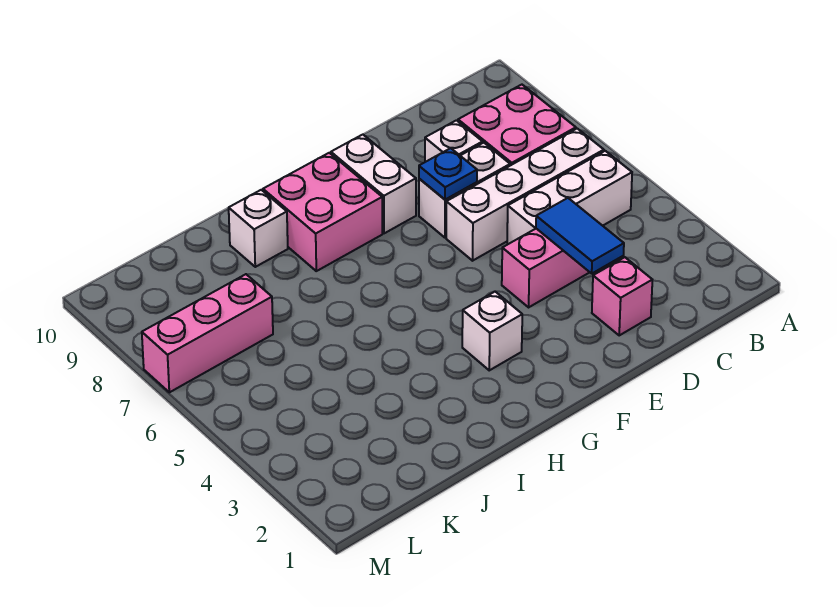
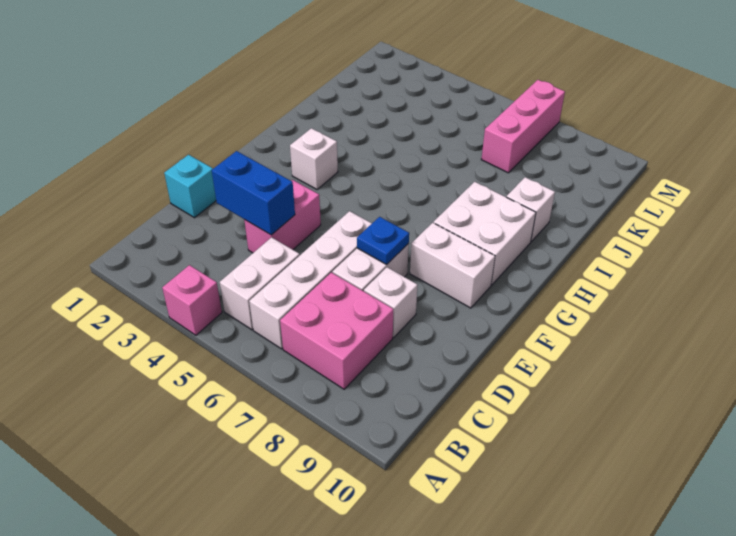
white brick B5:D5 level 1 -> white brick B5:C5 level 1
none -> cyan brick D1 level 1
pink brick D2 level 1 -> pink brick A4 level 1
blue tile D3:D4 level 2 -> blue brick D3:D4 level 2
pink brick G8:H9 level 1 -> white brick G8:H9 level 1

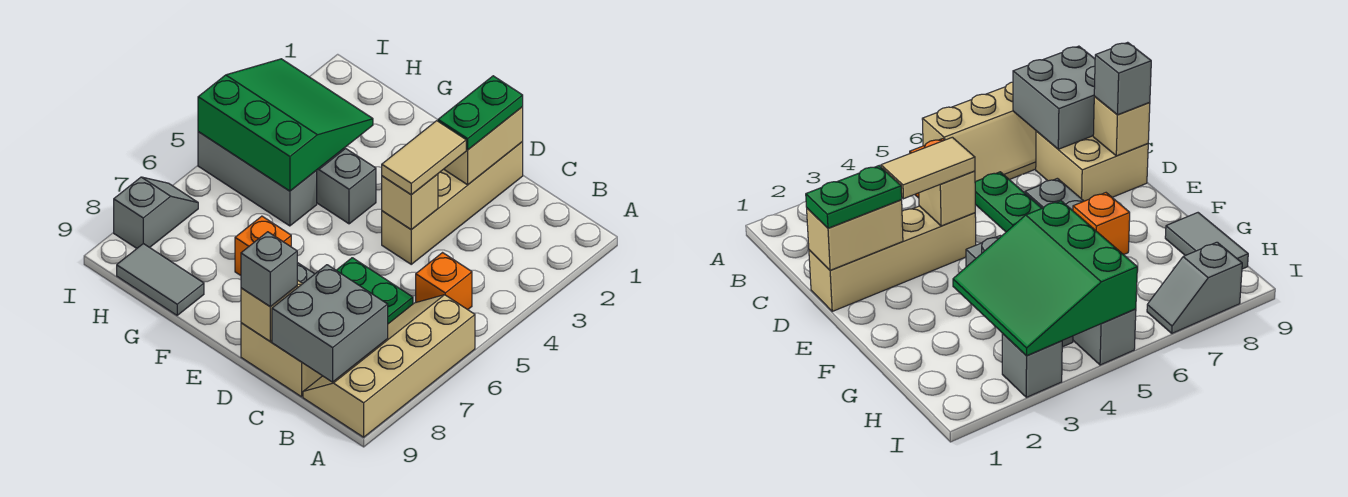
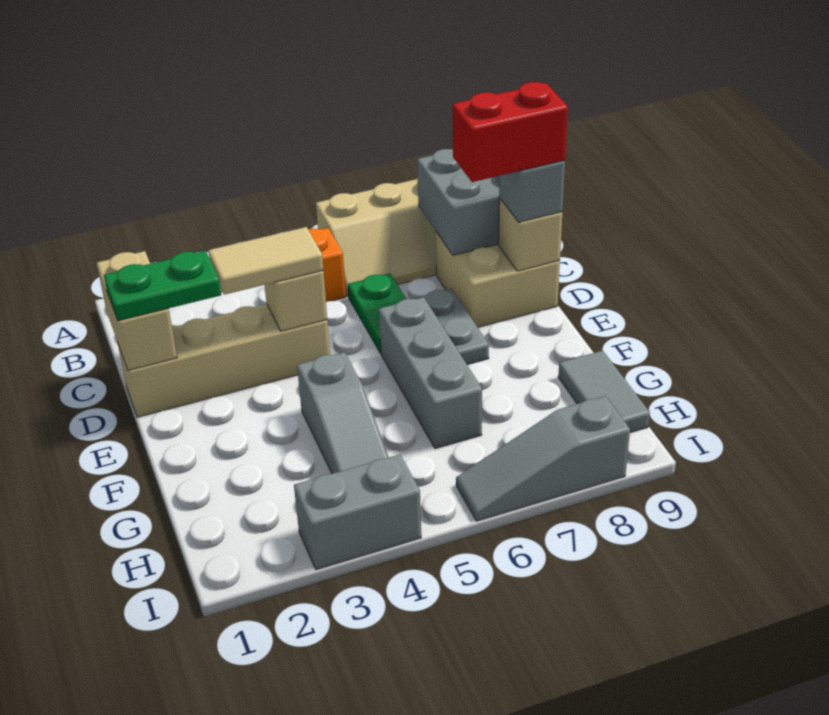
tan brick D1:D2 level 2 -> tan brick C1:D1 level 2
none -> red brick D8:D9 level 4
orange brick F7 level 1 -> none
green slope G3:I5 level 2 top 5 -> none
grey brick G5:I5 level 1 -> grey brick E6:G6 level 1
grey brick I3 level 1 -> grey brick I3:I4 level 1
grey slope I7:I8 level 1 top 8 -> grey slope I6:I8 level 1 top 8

================================

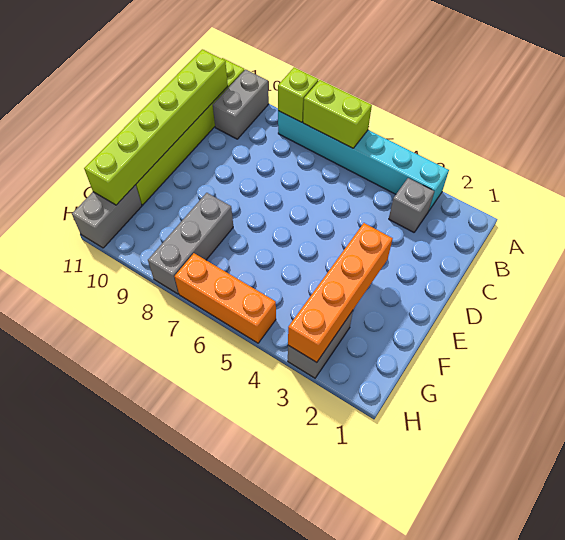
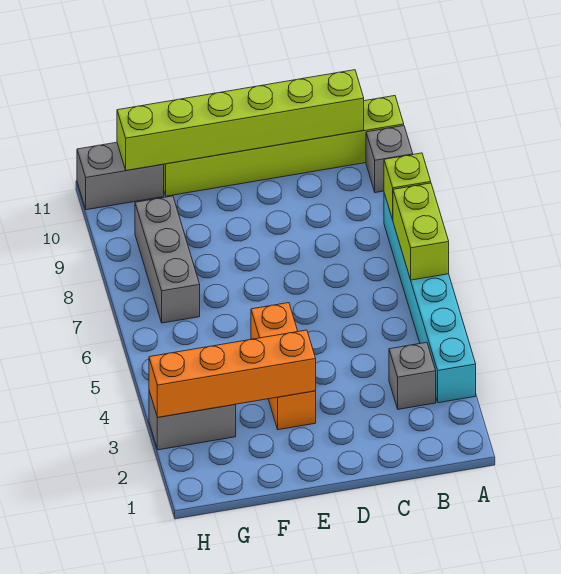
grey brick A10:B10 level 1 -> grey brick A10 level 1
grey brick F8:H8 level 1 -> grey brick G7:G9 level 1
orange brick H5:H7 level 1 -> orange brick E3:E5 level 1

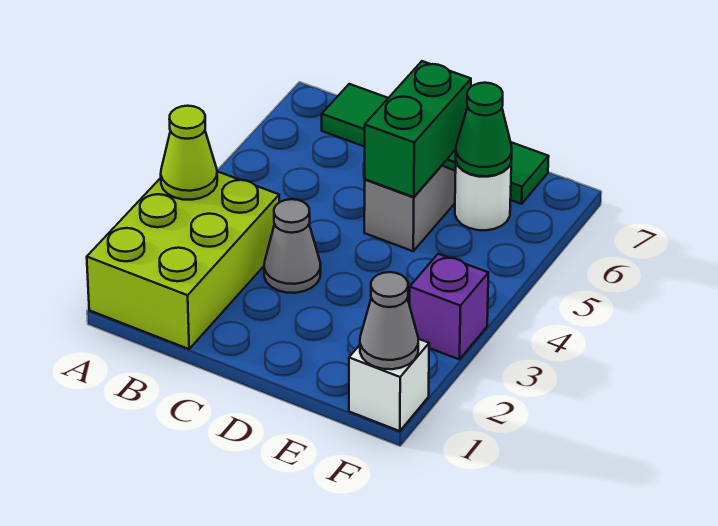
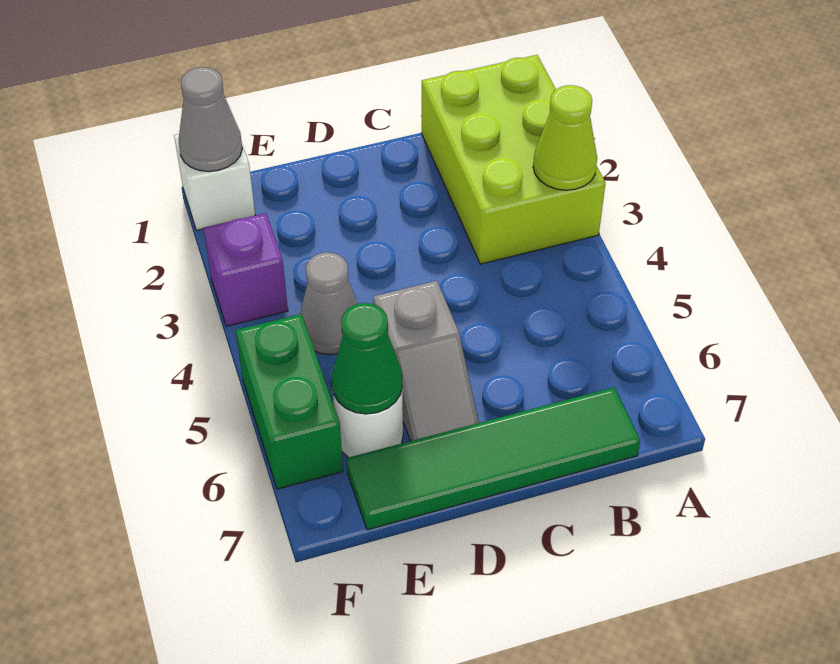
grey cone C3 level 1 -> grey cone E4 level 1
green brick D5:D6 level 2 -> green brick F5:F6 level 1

================================

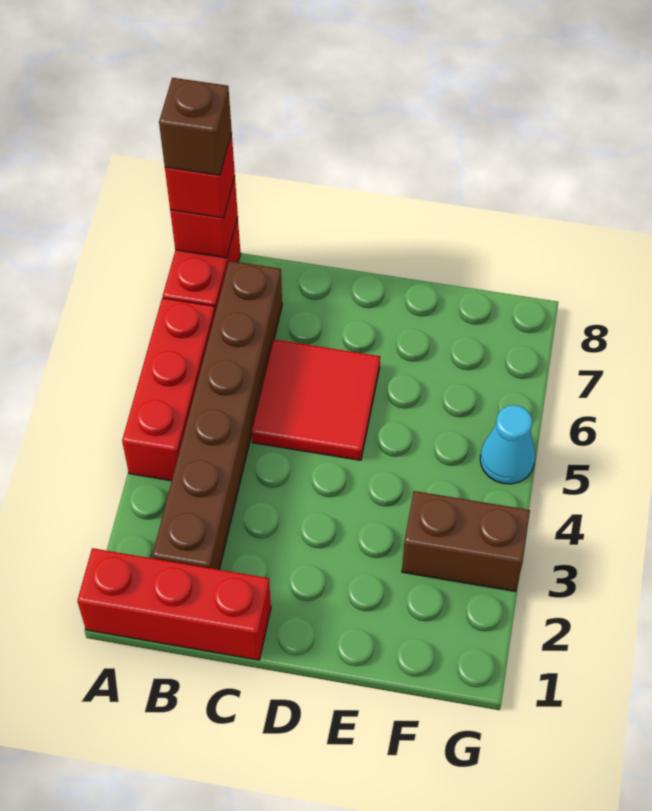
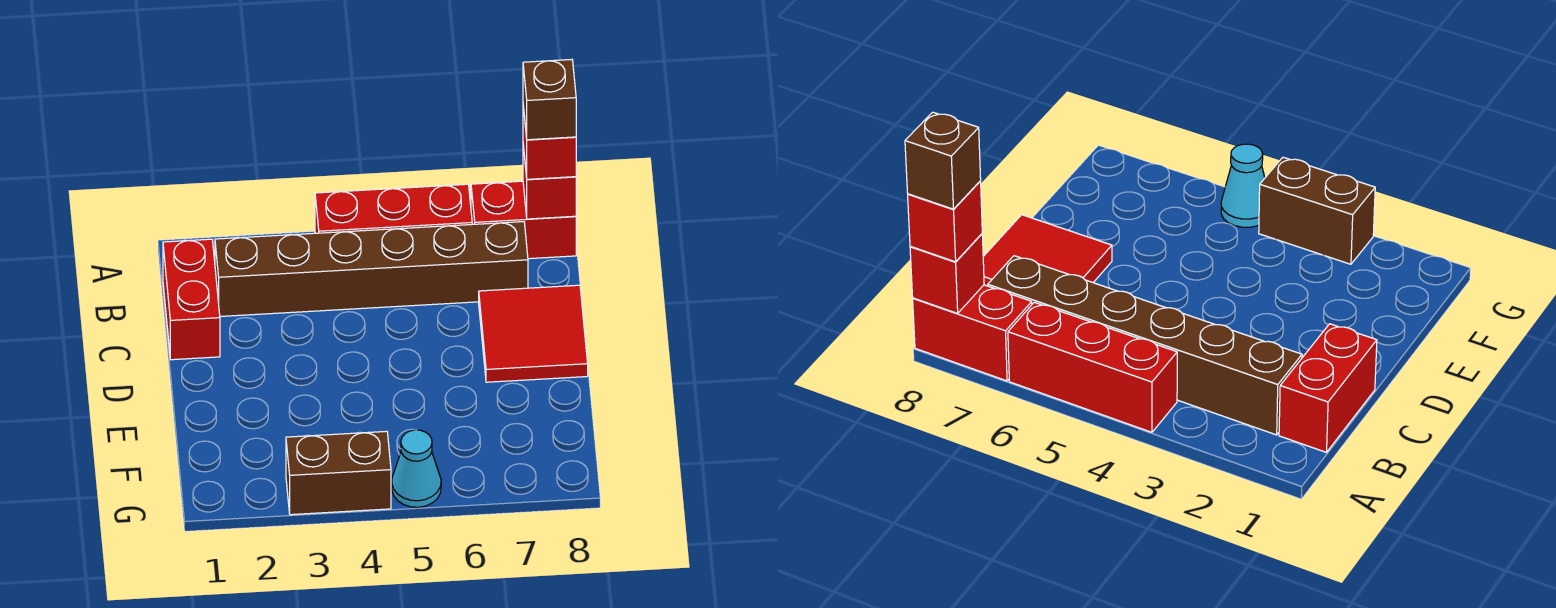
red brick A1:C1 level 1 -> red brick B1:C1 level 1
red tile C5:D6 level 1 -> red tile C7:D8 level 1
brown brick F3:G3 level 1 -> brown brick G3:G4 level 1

================================

• [WHAT TO DO] Starting with the line with "tan brick D1:D2" above and going on through the line with "grey brick I3 level", transcribe every line exactly, both ends included, and add nothing.

• [EXERCISE ANSWER]
tan brick D1:D2 level 2 -> tan brick C1:D1 level 2
none -> red brick D8:D9 level 4
orange brick F7 level 1 -> none
green slope G3:I5 level 2 top 5 -> none
grey brick G5:I5 level 1 -> grey brick E6:G6 level 1
grey brick I3 level 1 -> grey brick I3:I4 level 1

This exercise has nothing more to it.